Scene change data:
== Segment start ==

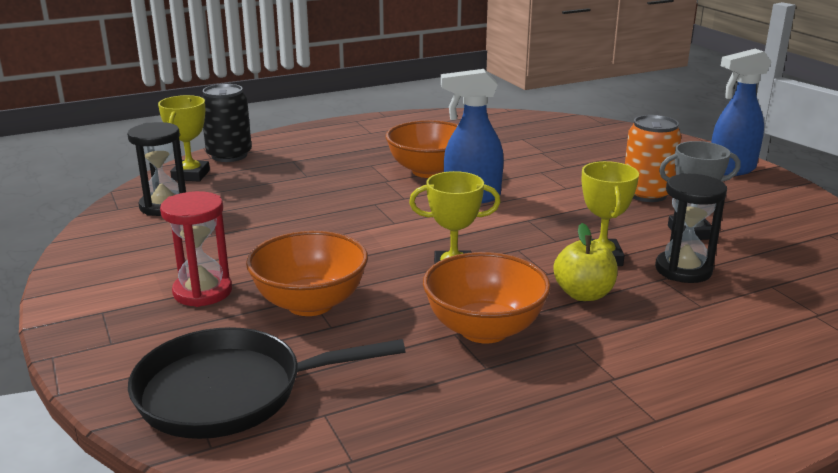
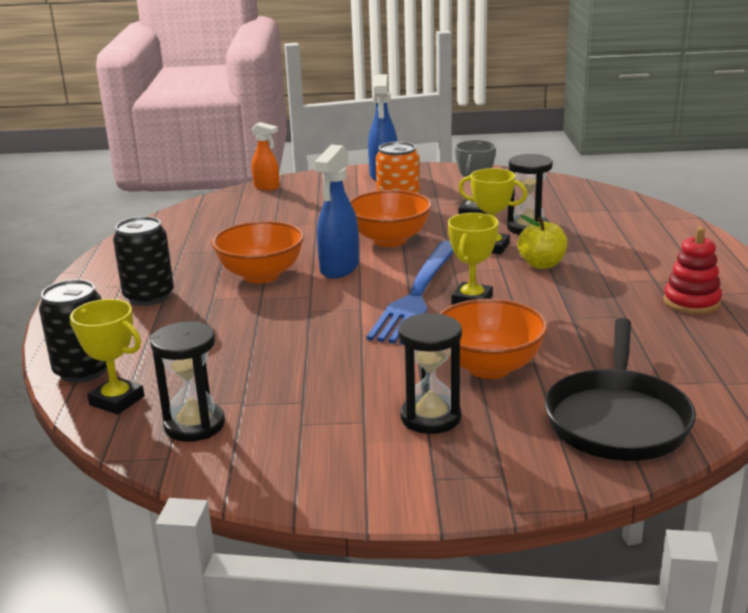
camera: 65 degrees left, 0 degrees up
red hourglass [160,191,232,307] -> black hourglass [398,313,462,434]
orange bowl [423,252,551,344] -> orange bowl moved to [350,190,432,247]
none -> black can [113,216,174,306]
none -> orange spray bottle [252,122,279,190]
none -> blue fork [366,241,454,345]
none -> red stacking toy [663,227,722,314]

== Segment end ==

REQUIRED WORK
Restate each entry word for word; omit the pictures.

SOLVED PROBLEM
camera: 65 degrees left, 0 degrees up
red hourglass [160,191,232,307] -> black hourglass [398,313,462,434]
orange bowl [423,252,551,344] -> orange bowl moved to [350,190,432,247]
none -> black can [113,216,174,306]
none -> orange spray bottle [252,122,279,190]
none -> blue fork [366,241,454,345]
none -> red stacking toy [663,227,722,314]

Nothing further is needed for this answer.